### STATED EXERCISE
Can you reproduce every line of the listing below word for word, without changing anything?

### INFORMATION SUPPLIED
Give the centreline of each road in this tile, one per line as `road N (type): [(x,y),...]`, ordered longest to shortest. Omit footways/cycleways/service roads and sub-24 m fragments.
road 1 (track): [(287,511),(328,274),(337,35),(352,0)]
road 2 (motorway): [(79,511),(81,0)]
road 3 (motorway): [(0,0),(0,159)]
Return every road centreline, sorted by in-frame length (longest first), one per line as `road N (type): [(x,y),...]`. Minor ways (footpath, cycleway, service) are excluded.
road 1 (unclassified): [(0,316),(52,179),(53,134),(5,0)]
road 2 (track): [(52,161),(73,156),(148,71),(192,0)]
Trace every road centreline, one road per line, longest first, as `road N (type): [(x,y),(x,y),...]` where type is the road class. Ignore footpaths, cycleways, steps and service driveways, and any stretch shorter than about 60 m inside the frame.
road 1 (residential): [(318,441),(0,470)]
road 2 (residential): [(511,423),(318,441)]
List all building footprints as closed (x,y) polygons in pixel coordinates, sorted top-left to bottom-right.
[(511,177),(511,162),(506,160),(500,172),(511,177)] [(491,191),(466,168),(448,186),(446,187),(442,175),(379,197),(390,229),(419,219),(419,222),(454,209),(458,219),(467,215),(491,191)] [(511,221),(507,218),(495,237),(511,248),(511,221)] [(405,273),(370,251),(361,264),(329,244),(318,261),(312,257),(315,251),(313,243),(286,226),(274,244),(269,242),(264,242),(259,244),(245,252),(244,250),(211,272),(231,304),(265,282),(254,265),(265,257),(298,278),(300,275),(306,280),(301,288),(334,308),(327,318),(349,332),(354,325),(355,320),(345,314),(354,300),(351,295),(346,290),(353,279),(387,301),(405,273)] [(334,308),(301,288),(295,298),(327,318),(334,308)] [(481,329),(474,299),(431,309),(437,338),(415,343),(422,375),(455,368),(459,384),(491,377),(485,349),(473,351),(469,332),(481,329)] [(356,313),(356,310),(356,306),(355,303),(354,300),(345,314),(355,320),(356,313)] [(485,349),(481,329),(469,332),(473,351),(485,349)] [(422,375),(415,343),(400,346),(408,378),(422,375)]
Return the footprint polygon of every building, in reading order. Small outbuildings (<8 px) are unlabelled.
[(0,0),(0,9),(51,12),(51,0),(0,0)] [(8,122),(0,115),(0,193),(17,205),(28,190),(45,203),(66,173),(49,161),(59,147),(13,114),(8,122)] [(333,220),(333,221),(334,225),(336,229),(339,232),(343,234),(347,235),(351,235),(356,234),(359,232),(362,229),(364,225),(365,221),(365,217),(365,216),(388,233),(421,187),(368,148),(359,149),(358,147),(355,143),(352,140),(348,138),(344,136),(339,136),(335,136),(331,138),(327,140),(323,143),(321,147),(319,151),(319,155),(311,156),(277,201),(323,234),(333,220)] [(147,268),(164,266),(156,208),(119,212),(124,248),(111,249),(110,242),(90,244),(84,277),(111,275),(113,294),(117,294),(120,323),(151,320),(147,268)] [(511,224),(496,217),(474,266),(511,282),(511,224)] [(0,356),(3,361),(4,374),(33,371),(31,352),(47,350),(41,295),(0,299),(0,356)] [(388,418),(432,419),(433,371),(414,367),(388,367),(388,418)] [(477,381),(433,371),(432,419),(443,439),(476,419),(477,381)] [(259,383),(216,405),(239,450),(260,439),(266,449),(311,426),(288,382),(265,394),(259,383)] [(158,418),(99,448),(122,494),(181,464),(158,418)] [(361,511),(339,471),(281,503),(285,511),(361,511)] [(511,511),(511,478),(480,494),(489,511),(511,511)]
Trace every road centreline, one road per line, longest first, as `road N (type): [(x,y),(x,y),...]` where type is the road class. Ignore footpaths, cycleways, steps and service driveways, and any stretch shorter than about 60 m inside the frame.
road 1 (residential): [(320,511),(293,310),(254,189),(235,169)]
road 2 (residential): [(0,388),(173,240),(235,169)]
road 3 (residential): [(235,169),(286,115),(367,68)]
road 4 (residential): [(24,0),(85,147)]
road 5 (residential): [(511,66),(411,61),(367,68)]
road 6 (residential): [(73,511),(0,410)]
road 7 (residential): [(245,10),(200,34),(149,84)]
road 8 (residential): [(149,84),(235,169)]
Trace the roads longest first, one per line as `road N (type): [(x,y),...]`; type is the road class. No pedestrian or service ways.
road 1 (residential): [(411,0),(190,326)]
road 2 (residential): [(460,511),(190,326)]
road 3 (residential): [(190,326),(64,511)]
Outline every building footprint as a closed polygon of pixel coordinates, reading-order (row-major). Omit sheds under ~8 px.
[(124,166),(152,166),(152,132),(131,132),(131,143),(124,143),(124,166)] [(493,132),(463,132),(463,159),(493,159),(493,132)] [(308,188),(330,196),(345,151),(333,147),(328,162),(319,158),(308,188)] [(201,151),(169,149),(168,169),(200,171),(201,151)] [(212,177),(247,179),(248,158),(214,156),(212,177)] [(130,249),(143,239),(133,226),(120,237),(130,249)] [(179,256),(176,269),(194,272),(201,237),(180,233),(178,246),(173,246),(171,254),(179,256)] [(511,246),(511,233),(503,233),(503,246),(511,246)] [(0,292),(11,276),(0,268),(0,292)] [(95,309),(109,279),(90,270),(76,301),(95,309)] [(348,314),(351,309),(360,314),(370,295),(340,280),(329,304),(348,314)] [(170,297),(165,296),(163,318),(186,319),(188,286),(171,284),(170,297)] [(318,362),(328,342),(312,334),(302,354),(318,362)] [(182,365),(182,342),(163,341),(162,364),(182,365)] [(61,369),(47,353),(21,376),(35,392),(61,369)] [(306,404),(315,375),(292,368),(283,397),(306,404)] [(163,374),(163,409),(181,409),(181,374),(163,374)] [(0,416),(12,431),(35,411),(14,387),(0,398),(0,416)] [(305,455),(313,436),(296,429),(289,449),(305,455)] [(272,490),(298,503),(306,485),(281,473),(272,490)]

### SOLUTION TO THIS TASK
Give the centreline of each road in this tile, one per line as `road N (type): [(x,y),...]`, ordered longest to shortest. Omit footways/cycleways/service roads and sub-24 m fragments.
road 1 (track): [(287,511),(328,274),(337,35),(352,0)]
road 2 (motorway): [(79,511),(81,0)]
road 3 (motorway): [(0,0),(0,159)]
Return every road centreline, sorted by in-frame length (longest first), one per line as `road N (type): [(x,y),...]`. Minor ways (footpath, cycleway, service) are excluded.
road 1 (unclassified): [(0,316),(52,179),(53,134),(5,0)]
road 2 (track): [(52,161),(73,156),(148,71),(192,0)]
Trace every road centreline, one road per line, longest first, as `road N (type): [(x,y),(x,y),...]` where type is the road class. Ignore footpaths, cycleways, steps and service driveways, and any stretch shorter than about 60 m inside the frame.
road 1 (residential): [(318,441),(0,470)]
road 2 (residential): [(511,423),(318,441)]
List all building footprints as closed (x,y) polygons in pixel coordinates, sorted top-left to bottom-right.
[(511,177),(511,162),(506,160),(500,172),(511,177)] [(491,191),(466,168),(448,186),(446,187),(442,175),(379,197),(390,229),(419,219),(419,222),(454,209),(458,219),(467,215),(491,191)] [(511,221),(507,218),(495,237),(511,248),(511,221)] [(405,273),(370,251),(361,264),(329,244),(318,261),(312,257),(315,251),(313,243),(286,226),(274,244),(269,242),(264,242),(259,244),(245,252),(244,250),(211,272),(231,304),(265,282),(254,265),(265,257),(298,278),(300,275),(306,280),(301,288),(334,308),(327,318),(349,332),(354,325),(355,320),(345,314),(354,300),(351,295),(346,290),(353,279),(387,301),(405,273)] [(334,308),(301,288),(295,298),(327,318),(334,308)] [(481,329),(474,299),(431,309),(437,338),(415,343),(422,375),(455,368),(459,384),(491,377),(485,349),(473,351),(469,332),(481,329)] [(356,313),(356,310),(356,306),(355,303),(354,300),(345,314),(355,320),(356,313)] [(485,349),(481,329),(469,332),(473,351),(485,349)] [(422,375),(415,343),(400,346),(408,378),(422,375)]
Return the footprint polygon of every building, in reading order. Small outbuildings (<8 px) are unlabelled.
[(0,0),(0,9),(51,12),(51,0),(0,0)] [(8,122),(0,115),(0,193),(17,205),(28,190),(45,203),(66,173),(49,161),(59,147),(13,114),(8,122)] [(333,220),(333,221),(334,225),(336,229),(339,232),(343,234),(347,235),(351,235),(356,234),(359,232),(362,229),(364,225),(365,221),(365,217),(365,216),(388,233),(421,187),(368,148),(359,149),(358,147),(355,143),(352,140),(348,138),(344,136),(339,136),(335,136),(331,138),(327,140),(323,143),(321,147),(319,151),(319,155),(311,156),(277,201),(323,234),(333,220)] [(147,268),(164,266),(156,208),(119,212),(124,248),(111,249),(110,242),(90,244),(84,277),(111,275),(113,294),(117,294),(120,323),(151,320),(147,268)] [(511,224),(496,217),(474,266),(511,282),(511,224)] [(0,356),(3,361),(4,374),(33,371),(31,352),(47,350),(41,295),(0,299),(0,356)] [(388,418),(432,419),(433,371),(414,367),(388,367),(388,418)] [(477,381),(433,371),(432,419),(443,439),(476,419),(477,381)] [(259,383),(216,405),(239,450),(260,439),(266,449),(311,426),(288,382),(265,394),(259,383)] [(158,418),(99,448),(122,494),(181,464),(158,418)] [(361,511),(339,471),(281,503),(285,511),(361,511)] [(511,511),(511,478),(480,494),(489,511),(511,511)]
Trace every road centreline, one road per line, longest first, as `road N (type): [(x,y),(x,y),...]` where type is the road class. Ignore footpaths, cycleways, steps and service driveways, and any stretch shorter than about 60 m inside the frame.
road 1 (residential): [(320,511),(293,310),(254,189),(235,169)]
road 2 (residential): [(0,388),(173,240),(235,169)]
road 3 (residential): [(235,169),(286,115),(367,68)]
road 4 (residential): [(24,0),(85,147)]
road 5 (residential): [(511,66),(411,61),(367,68)]
road 6 (residential): [(73,511),(0,410)]
road 7 (residential): [(245,10),(200,34),(149,84)]
road 8 (residential): [(149,84),(235,169)]
Trace the roads longest first, one per line as `road N (type): [(x,y),...]`; type is the road class. No pedestrian or service ways.
road 1 (residential): [(411,0),(190,326)]
road 2 (residential): [(460,511),(190,326)]
road 3 (residential): [(190,326),(64,511)]
Outline every building footprint as a closed polygon of pixel coordinates, reading-order (row-major). Omit sheds under ~8 px.
[(124,166),(152,166),(152,132),(131,132),(131,143),(124,143),(124,166)] [(493,132),(463,132),(463,159),(493,159),(493,132)] [(308,188),(330,196),(345,151),(333,147),(328,162),(319,158),(308,188)] [(201,151),(169,149),(168,169),(200,171),(201,151)] [(212,177),(247,179),(248,158),(214,156),(212,177)] [(130,249),(143,239),(133,226),(120,237),(130,249)] [(179,256),(176,269),(194,272),(201,237),(180,233),(178,246),(173,246),(171,254),(179,256)] [(511,246),(511,233),(503,233),(503,246),(511,246)] [(0,292),(11,276),(0,268),(0,292)] [(95,309),(109,279),(90,270),(76,301),(95,309)] [(348,314),(351,309),(360,314),(370,295),(340,280),(329,304),(348,314)] [(170,297),(165,296),(163,318),(186,319),(188,286),(171,284),(170,297)] [(318,362),(328,342),(312,334),(302,354),(318,362)] [(182,365),(182,342),(163,341),(162,364),(182,365)] [(61,369),(47,353),(21,376),(35,392),(61,369)] [(306,404),(315,375),(292,368),(283,397),(306,404)] [(163,374),(163,409),(181,409),(181,374),(163,374)] [(0,416),(12,431),(35,411),(14,387),(0,398),(0,416)] [(305,455),(313,436),(296,429),(289,449),(305,455)] [(272,490),(298,503),(306,485),(281,473),(272,490)]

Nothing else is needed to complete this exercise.